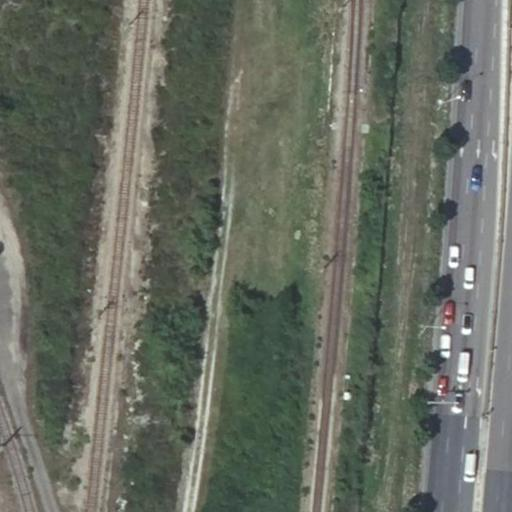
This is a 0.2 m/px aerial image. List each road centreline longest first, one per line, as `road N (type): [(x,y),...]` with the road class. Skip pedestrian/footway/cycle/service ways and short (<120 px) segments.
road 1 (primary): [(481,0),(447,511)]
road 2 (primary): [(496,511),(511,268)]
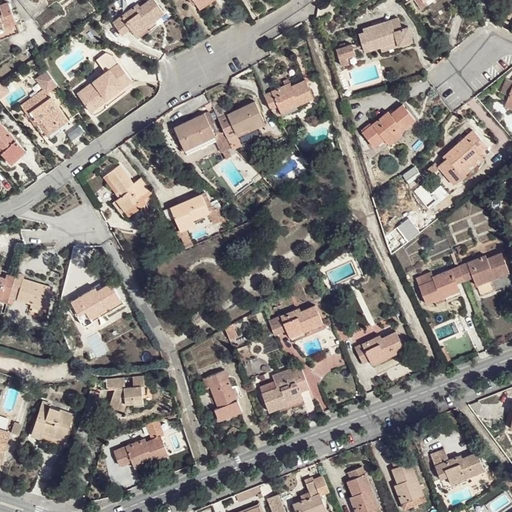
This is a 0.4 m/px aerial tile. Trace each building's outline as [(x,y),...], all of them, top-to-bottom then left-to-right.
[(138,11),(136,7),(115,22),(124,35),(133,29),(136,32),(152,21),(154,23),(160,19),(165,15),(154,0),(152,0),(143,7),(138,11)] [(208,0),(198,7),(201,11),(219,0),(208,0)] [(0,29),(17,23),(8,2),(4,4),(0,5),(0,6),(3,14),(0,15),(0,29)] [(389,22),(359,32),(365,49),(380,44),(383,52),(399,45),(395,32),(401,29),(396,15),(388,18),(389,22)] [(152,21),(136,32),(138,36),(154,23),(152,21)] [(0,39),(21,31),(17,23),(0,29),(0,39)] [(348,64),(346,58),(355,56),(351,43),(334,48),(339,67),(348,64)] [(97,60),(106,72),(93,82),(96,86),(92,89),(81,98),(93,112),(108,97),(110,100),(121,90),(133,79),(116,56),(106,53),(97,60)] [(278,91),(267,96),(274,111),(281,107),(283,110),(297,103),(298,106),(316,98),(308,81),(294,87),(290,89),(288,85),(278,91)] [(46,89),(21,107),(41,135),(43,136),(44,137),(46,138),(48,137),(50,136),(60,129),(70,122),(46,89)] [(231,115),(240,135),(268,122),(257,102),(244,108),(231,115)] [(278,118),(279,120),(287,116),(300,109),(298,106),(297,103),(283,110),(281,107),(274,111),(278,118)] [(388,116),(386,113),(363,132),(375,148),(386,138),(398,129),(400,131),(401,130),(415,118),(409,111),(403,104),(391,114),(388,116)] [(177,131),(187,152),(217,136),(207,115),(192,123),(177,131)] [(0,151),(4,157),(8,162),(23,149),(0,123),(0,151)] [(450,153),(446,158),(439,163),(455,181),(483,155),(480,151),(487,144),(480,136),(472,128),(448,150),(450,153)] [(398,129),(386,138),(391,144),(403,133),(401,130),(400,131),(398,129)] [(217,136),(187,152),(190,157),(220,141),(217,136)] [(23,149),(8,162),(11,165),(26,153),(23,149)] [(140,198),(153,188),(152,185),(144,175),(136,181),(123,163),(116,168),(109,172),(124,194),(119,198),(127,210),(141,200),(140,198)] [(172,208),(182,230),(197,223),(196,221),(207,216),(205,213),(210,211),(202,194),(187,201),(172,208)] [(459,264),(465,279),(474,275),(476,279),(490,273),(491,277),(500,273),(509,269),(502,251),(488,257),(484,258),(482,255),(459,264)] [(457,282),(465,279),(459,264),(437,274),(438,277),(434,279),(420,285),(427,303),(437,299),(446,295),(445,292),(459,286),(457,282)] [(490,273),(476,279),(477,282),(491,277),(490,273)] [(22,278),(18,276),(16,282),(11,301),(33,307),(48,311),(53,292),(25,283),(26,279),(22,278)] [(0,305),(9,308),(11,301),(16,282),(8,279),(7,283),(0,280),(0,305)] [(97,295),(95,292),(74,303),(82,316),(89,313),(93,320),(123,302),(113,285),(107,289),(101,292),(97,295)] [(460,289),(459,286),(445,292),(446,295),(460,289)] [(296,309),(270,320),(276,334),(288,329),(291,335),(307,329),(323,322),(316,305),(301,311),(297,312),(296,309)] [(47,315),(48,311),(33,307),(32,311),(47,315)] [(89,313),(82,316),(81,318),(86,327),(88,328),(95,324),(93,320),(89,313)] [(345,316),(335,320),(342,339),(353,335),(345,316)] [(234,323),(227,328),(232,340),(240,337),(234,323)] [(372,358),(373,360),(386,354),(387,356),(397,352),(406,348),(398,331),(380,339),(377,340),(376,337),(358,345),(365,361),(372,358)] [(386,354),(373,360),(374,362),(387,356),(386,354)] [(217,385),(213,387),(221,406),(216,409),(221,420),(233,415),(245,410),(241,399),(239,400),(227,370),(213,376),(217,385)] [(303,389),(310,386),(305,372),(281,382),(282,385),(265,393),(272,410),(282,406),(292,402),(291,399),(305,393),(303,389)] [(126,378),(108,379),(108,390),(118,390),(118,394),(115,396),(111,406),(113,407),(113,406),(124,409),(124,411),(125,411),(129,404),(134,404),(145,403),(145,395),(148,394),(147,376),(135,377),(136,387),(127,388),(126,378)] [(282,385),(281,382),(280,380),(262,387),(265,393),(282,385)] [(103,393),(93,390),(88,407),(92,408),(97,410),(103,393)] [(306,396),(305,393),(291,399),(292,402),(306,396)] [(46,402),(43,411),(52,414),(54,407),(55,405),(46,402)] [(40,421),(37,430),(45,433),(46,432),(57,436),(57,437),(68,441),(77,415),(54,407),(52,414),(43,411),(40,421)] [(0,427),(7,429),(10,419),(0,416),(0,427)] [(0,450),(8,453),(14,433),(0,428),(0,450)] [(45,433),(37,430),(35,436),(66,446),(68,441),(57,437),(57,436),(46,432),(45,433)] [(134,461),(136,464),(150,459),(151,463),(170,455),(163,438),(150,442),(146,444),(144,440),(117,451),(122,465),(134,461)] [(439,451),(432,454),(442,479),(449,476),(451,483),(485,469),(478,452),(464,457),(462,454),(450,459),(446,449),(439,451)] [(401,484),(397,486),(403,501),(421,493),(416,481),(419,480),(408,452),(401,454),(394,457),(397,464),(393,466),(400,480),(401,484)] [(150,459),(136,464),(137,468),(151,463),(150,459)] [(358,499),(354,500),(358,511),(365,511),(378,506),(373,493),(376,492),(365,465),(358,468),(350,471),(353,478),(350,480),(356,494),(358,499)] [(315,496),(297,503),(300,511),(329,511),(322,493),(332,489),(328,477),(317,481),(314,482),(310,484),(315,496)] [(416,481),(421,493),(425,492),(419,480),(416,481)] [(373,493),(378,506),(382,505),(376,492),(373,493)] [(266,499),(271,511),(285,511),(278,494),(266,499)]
——
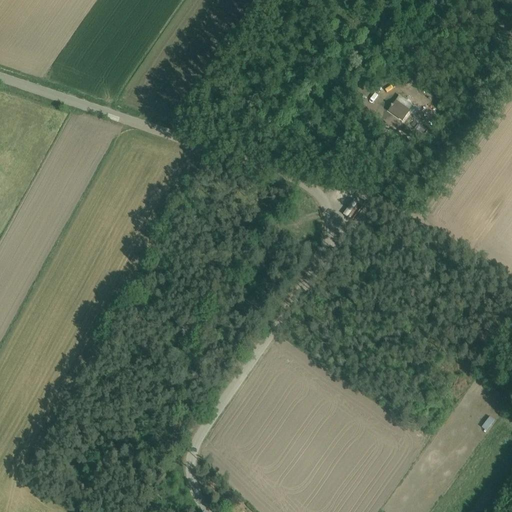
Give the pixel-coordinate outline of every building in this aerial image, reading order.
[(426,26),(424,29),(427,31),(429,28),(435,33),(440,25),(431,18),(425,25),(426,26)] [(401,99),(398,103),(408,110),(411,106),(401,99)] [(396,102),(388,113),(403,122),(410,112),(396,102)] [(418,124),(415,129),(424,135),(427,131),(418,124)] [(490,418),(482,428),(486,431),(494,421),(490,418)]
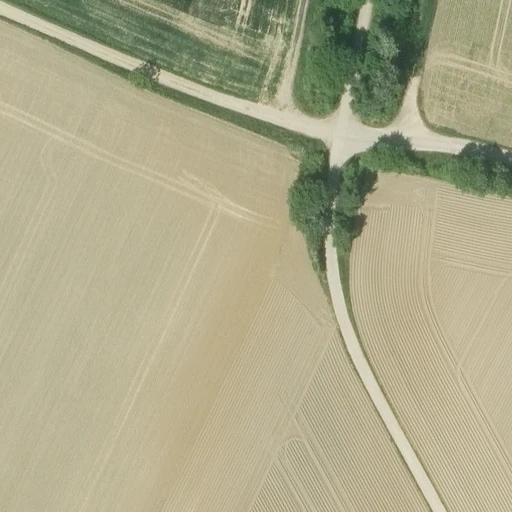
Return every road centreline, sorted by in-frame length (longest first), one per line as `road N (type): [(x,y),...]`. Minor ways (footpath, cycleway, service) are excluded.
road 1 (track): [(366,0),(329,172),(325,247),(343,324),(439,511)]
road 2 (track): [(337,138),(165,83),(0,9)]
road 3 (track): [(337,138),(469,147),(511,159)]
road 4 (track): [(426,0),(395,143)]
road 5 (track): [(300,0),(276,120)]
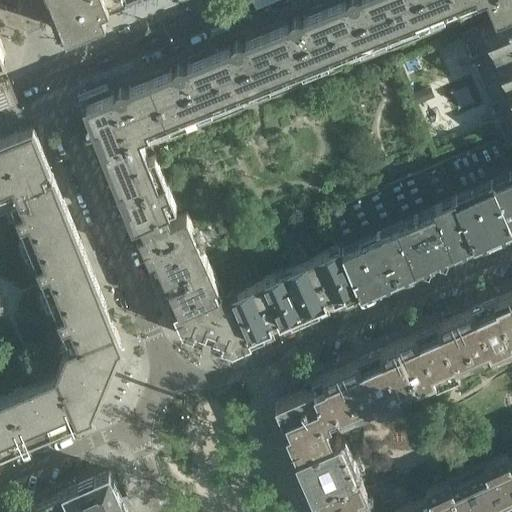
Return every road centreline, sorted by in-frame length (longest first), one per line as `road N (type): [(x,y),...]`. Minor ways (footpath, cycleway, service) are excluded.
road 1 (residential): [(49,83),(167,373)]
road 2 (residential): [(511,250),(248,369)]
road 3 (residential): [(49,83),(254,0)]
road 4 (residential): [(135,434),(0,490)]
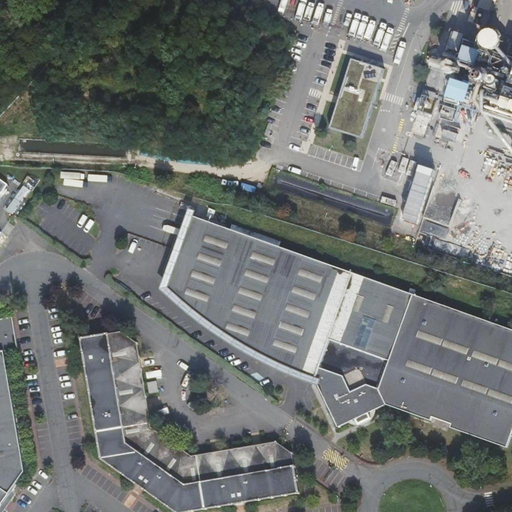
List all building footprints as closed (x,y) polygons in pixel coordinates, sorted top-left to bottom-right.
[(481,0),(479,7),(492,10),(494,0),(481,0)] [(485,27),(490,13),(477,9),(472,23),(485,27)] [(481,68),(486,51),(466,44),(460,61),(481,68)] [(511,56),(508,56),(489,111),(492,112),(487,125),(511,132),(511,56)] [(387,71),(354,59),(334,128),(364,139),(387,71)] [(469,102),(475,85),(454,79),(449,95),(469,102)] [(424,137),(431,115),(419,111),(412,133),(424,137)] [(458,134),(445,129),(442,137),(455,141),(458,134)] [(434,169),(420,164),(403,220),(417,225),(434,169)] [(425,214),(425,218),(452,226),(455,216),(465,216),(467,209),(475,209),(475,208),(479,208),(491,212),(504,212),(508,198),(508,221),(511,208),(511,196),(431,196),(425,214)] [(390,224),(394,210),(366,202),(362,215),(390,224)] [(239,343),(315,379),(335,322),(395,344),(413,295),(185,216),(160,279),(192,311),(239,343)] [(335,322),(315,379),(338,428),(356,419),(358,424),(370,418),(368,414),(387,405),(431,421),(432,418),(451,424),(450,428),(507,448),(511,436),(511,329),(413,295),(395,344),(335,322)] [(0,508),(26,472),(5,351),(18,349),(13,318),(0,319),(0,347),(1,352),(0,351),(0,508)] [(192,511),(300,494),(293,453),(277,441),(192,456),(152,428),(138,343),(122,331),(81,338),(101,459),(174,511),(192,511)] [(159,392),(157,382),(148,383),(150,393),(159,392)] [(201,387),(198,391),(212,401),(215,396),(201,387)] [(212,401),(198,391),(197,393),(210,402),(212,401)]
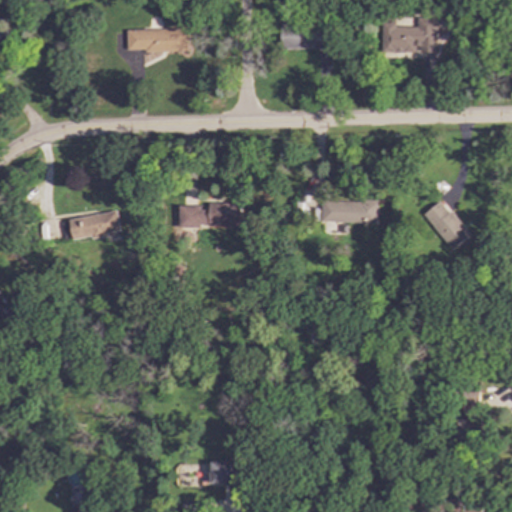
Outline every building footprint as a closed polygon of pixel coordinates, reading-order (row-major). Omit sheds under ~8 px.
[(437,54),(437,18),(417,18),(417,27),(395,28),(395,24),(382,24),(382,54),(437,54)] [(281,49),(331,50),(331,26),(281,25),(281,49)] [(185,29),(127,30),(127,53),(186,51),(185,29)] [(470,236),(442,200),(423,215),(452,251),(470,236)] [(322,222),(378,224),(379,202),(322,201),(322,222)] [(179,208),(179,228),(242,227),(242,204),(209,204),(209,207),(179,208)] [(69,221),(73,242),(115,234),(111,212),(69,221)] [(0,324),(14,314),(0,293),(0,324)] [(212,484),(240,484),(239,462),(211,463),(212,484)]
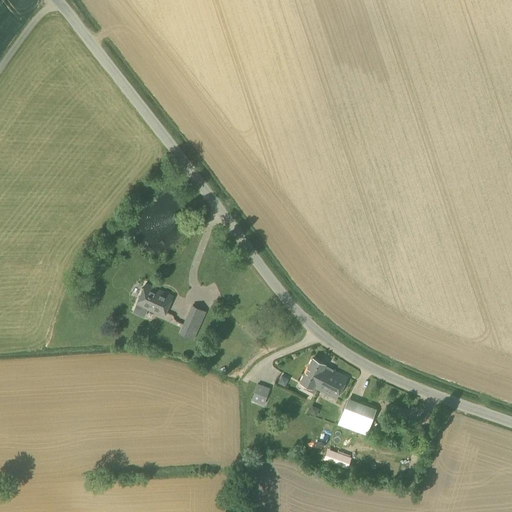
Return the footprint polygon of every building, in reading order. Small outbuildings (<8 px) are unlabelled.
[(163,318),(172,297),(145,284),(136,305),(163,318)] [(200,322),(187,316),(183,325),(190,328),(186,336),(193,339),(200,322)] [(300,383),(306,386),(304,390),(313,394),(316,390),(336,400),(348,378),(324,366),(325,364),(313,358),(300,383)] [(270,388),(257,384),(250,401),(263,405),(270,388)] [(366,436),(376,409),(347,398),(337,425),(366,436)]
——
▶ [The request]:
Lay out everything in the listing from the line containing "This is a 0.2" down to the line containing "road 1 (primary): [(481,0),(447,511)]" as a Markdown table with the columns Number and Line. Put one line in each row, number the rows in order, and leave out any blank lines.

▶ [Complete response]:
| Number | Line |
|---|---|
| 1 | This is a 0.2 m/px aerial image. List each road centreline longest first, one per line, as `road N (type): [(x,y),...]` with the road class. Skip pedestrian/footway/cycle/service ways and short (<120 px) segments. |
| 2 | road 1 (primary): [(481,0),(447,511)] |